## PROBLEM DESCRIPTION
Locate each line below that contains the string "autoBeamOff", and copy those lines.

+++ DATA FOR THE TASK

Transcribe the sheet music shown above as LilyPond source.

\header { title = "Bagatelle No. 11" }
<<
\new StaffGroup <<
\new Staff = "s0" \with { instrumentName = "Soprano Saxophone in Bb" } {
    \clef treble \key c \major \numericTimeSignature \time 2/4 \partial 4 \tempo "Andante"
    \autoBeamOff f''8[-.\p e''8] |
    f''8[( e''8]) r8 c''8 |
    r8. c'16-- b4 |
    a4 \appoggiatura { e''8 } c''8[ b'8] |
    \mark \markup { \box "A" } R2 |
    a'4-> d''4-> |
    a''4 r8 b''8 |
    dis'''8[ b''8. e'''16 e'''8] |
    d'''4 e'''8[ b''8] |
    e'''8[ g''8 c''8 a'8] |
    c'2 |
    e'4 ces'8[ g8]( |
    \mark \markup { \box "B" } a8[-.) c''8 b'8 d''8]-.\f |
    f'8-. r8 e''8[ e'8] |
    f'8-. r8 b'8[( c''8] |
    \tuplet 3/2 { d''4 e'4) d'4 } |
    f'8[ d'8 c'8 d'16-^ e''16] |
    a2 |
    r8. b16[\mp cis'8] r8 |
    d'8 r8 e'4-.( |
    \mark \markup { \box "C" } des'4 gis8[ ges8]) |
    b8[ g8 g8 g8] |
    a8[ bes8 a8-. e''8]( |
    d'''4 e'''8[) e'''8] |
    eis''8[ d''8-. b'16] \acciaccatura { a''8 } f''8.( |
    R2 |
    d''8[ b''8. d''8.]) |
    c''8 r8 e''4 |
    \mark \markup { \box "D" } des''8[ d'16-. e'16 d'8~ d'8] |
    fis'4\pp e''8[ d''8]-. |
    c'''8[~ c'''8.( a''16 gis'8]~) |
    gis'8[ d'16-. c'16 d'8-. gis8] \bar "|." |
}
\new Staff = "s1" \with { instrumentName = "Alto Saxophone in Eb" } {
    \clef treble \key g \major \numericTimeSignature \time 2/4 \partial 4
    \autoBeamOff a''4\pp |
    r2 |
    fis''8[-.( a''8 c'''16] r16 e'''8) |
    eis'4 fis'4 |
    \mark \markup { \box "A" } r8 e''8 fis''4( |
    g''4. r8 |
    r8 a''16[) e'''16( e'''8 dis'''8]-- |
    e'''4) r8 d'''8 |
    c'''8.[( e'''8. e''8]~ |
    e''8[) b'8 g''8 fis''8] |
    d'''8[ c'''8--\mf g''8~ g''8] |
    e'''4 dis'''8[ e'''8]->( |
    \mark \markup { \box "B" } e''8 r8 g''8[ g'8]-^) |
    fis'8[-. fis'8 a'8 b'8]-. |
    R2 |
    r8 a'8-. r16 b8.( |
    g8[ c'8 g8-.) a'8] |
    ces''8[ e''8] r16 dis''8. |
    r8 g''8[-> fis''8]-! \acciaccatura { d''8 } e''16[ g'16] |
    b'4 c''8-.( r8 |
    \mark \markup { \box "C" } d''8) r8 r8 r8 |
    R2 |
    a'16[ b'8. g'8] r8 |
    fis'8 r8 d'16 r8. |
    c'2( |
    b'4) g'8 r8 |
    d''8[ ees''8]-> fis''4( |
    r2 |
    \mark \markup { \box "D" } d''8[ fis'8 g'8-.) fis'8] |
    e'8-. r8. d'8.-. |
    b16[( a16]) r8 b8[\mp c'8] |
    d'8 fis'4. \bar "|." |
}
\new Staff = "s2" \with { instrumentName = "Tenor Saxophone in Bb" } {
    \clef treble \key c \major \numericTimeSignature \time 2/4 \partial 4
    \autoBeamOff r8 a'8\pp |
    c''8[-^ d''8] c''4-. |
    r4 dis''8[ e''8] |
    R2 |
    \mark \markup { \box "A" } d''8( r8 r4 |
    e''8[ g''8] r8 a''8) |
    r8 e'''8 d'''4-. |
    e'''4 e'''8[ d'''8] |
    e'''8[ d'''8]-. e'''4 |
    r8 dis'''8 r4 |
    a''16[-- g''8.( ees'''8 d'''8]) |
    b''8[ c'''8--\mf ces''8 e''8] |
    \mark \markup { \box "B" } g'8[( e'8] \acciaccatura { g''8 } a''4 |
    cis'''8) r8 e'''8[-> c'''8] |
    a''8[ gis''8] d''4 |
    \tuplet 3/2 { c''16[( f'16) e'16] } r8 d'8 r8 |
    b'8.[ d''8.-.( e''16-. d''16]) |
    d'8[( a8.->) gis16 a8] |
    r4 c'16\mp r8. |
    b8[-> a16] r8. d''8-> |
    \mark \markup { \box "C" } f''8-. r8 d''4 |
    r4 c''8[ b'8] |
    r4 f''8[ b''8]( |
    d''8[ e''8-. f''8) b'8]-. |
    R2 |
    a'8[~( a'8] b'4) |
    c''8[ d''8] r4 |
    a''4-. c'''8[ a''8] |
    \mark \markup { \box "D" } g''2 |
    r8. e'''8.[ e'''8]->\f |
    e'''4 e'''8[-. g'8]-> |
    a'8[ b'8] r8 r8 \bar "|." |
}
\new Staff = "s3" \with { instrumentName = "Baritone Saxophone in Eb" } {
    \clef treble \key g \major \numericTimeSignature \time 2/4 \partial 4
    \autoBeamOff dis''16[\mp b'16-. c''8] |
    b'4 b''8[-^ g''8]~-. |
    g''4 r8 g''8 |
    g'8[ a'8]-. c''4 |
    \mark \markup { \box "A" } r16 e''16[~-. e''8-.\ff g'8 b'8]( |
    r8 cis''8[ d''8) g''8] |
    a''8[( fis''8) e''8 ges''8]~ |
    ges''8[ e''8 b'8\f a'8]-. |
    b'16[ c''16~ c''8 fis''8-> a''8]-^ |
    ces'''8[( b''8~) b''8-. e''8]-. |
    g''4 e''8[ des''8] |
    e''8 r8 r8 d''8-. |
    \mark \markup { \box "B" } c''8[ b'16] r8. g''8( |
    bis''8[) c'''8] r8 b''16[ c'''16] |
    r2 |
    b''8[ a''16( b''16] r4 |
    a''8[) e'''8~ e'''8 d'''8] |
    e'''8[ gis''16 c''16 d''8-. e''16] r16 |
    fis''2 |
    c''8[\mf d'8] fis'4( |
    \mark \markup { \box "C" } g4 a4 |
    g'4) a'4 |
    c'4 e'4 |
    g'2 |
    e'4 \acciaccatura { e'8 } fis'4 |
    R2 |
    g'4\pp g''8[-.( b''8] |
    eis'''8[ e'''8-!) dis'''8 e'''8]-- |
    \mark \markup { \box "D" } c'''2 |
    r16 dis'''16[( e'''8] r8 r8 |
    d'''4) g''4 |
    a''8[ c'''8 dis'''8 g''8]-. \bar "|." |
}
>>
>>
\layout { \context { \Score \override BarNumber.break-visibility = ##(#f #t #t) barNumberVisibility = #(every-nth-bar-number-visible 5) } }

++++++

## SOLUTION
    \autoBeamOff f''8[-.\p e''8] |
    \autoBeamOff a''4\pp |
    \autoBeamOff r8 a'8\pp |
    \autoBeamOff dis''16[\mp b'16-. c''8] |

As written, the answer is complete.